=== Section Start ===

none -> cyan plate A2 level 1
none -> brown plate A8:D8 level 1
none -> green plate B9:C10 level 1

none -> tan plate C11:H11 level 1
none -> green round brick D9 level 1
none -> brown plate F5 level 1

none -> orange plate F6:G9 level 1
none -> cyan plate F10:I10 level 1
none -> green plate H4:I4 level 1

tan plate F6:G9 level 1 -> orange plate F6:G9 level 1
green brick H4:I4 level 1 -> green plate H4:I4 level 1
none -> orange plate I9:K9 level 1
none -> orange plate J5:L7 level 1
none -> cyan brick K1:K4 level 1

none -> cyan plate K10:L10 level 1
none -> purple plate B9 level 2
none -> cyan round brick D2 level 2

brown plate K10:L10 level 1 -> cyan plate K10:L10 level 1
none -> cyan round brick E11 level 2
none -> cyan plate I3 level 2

=== Section End ===
=== Section Start ===

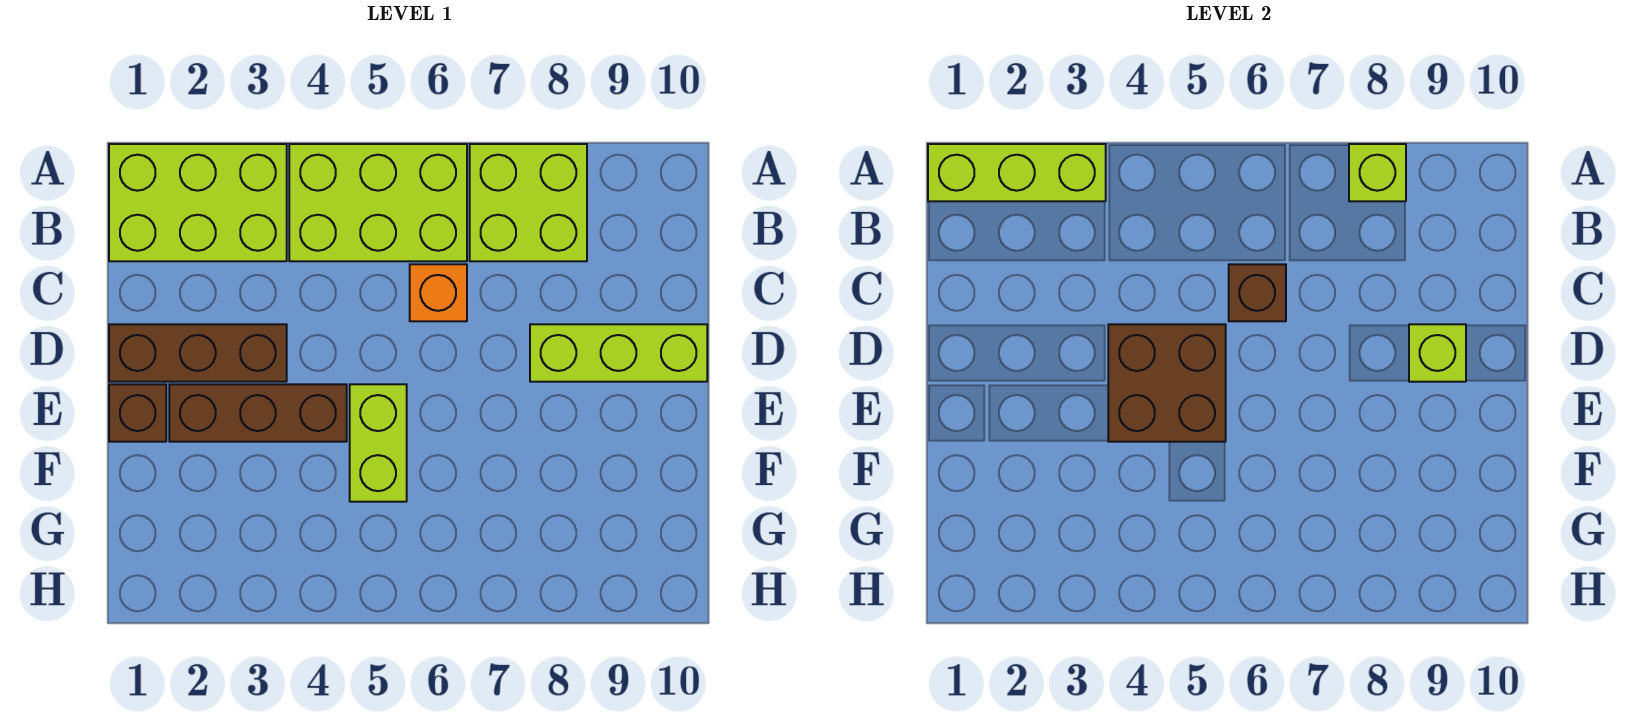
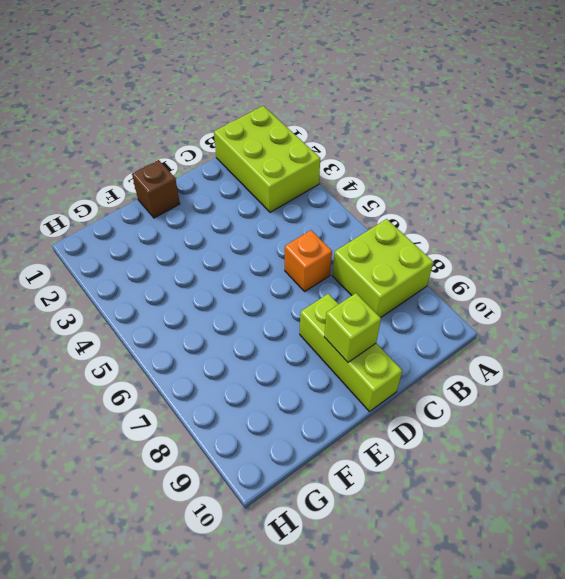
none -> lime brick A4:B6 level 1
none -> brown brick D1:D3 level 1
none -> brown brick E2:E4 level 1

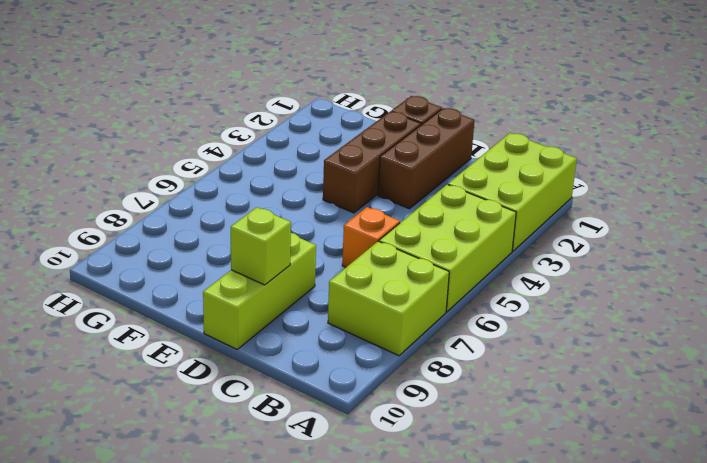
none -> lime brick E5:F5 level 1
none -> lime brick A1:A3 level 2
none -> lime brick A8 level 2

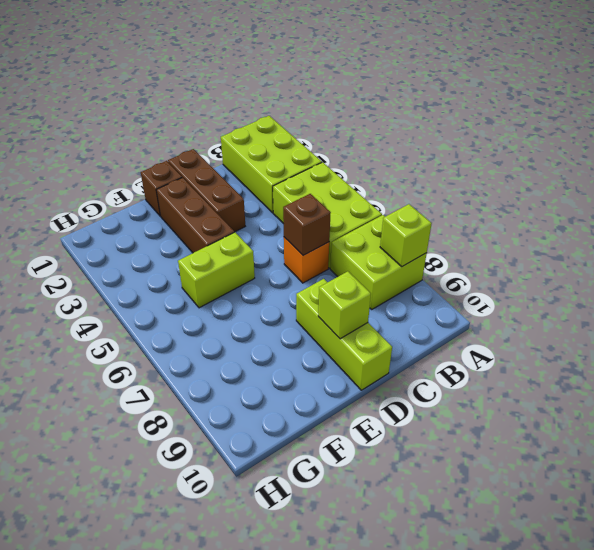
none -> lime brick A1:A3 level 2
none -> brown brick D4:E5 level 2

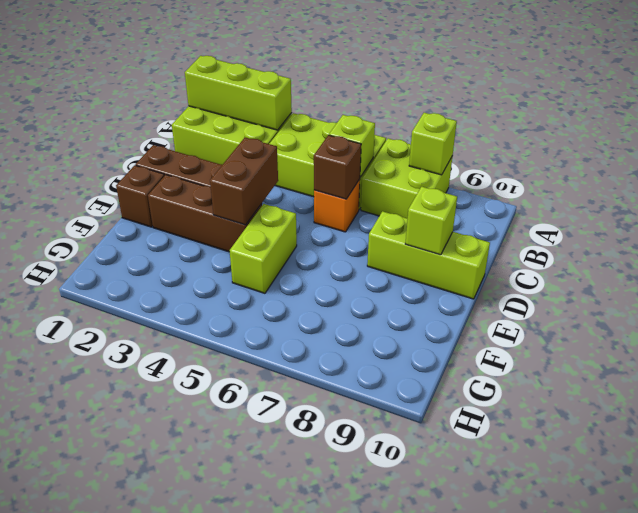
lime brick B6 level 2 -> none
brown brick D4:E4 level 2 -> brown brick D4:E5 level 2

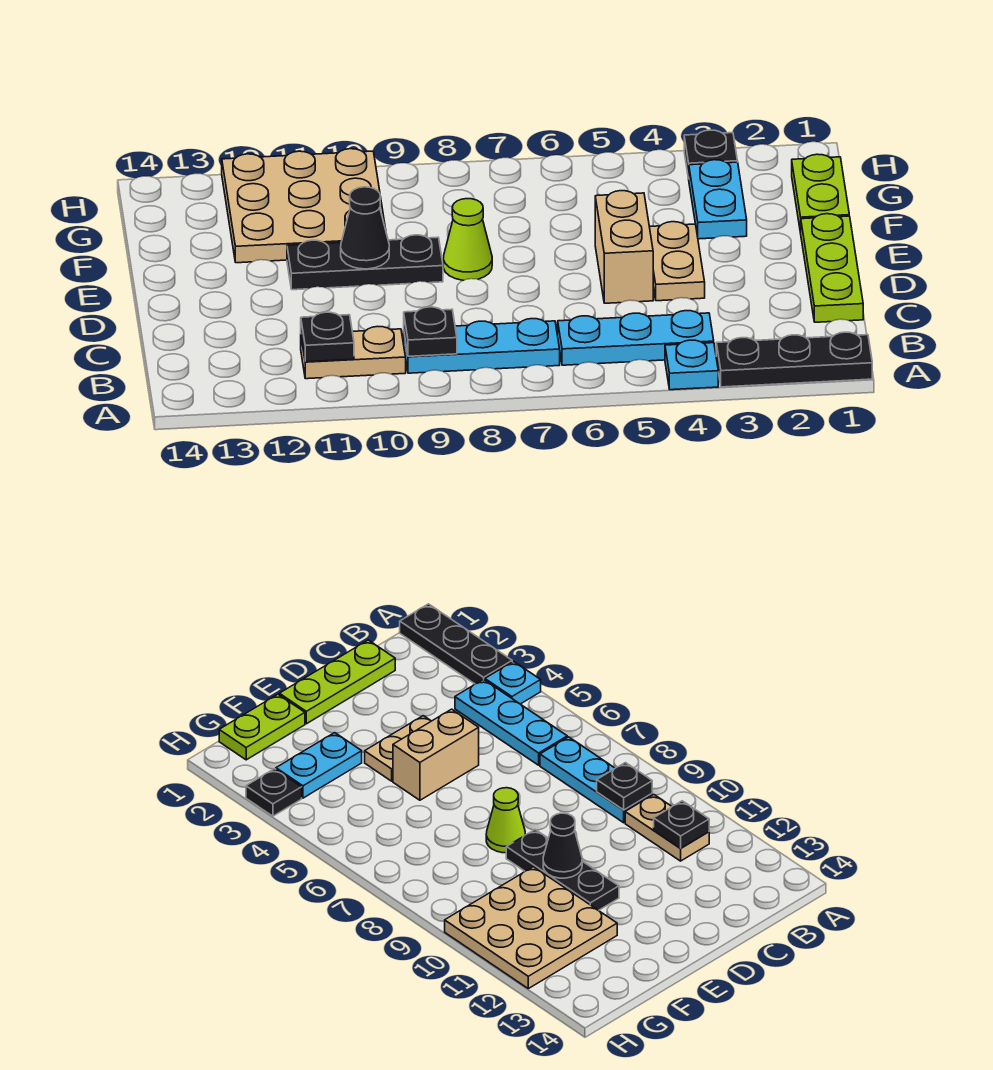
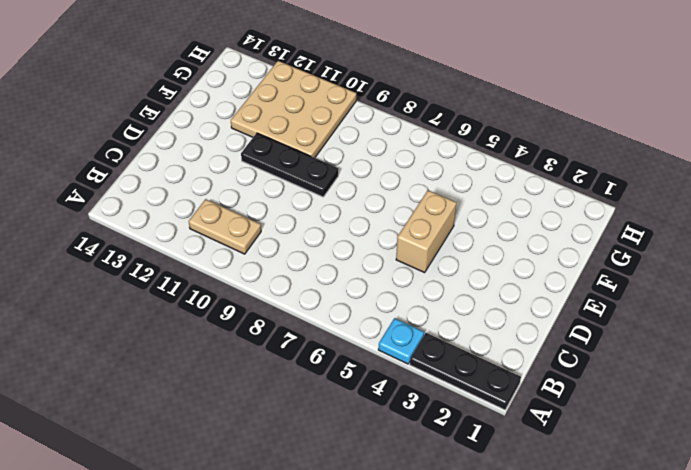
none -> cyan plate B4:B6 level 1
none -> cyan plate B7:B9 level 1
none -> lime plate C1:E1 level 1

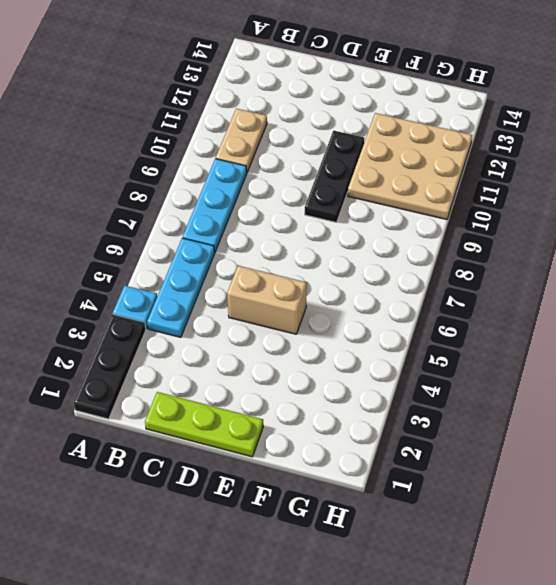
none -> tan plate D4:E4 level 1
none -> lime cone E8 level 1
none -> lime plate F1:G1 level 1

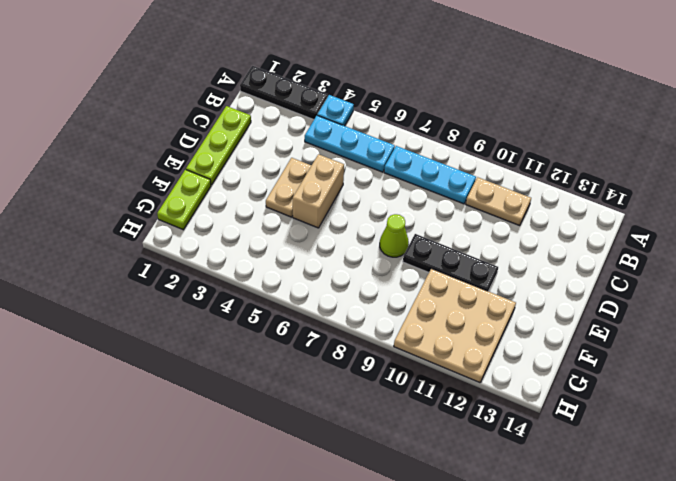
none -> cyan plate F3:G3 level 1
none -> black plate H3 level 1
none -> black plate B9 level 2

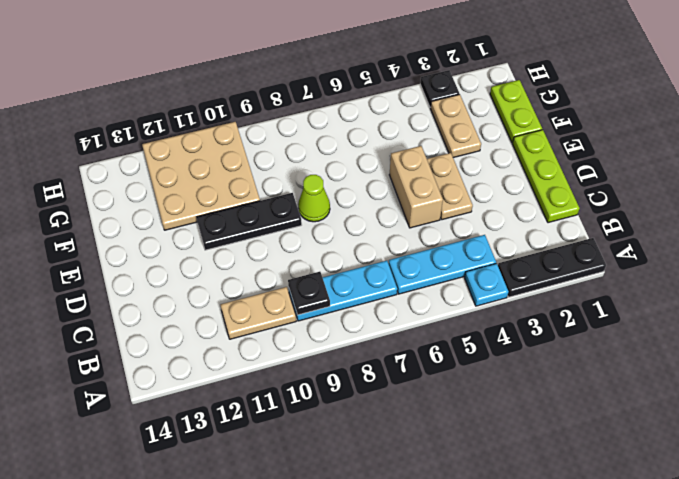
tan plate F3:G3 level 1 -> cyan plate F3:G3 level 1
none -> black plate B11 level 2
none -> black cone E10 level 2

=== Section End ===
=== Section Start ===

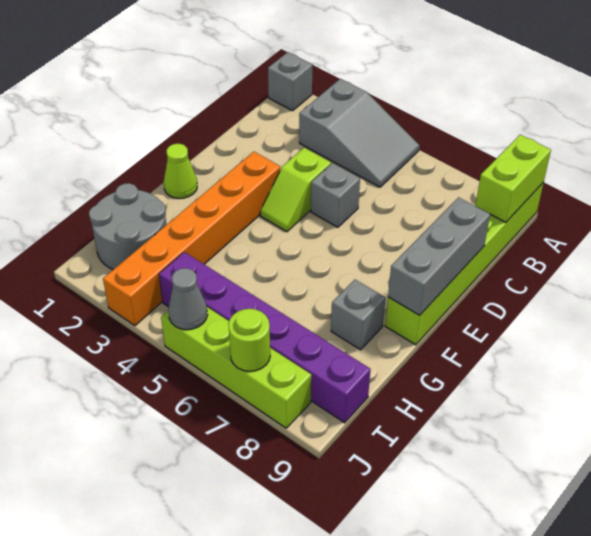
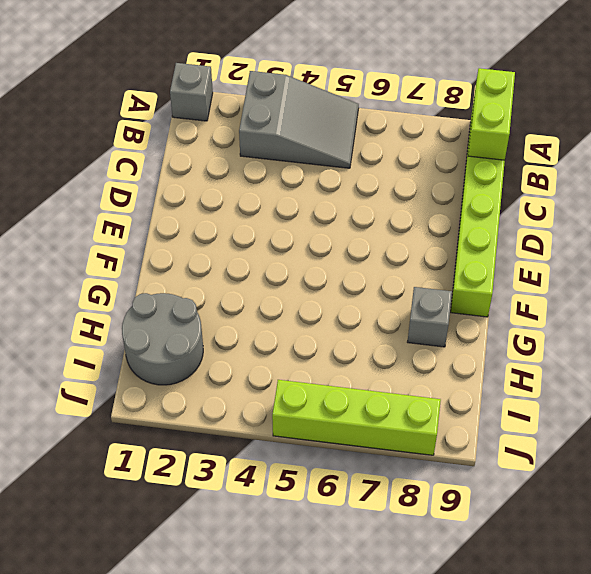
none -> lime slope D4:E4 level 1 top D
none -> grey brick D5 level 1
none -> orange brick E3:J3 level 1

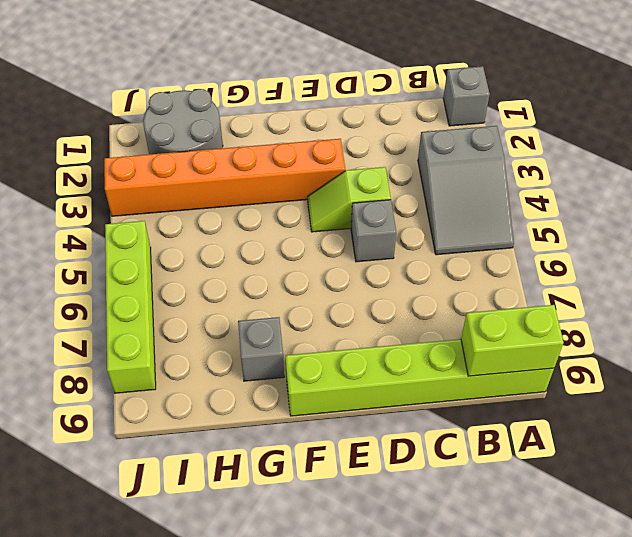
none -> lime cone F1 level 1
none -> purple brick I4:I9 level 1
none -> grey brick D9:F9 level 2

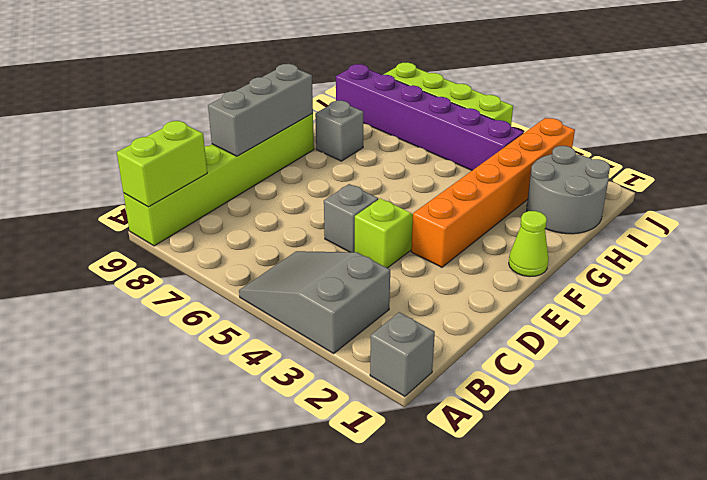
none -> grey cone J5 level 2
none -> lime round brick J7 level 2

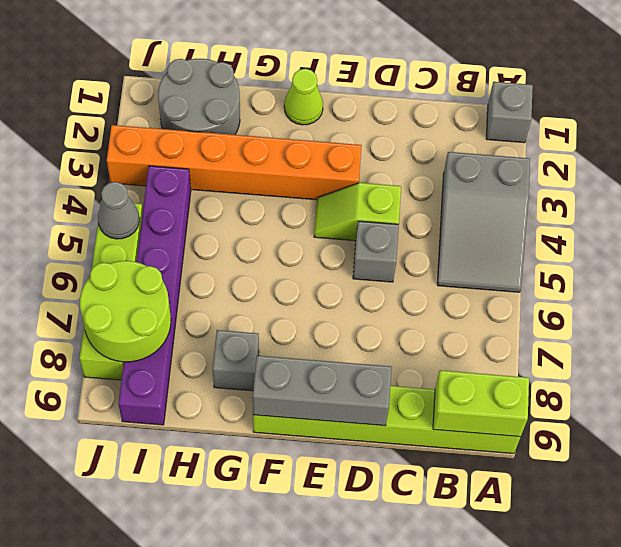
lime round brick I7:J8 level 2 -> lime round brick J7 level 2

=== Section End ===

Problem description: Above are entries with pictures among them. Write out exactly the lines from the one containing "none -> orange brick E3:J3 level 1" through the one containing "lime round brick I7:J8", ends included, and leave those pictures out.

Final answer:
none -> orange brick E3:J3 level 1

none -> lime cone F1 level 1
none -> purple brick I4:I9 level 1
none -> grey brick D9:F9 level 2

none -> grey cone J5 level 2
none -> lime round brick J7 level 2

lime round brick I7:J8 level 2 -> lime round brick J7 level 2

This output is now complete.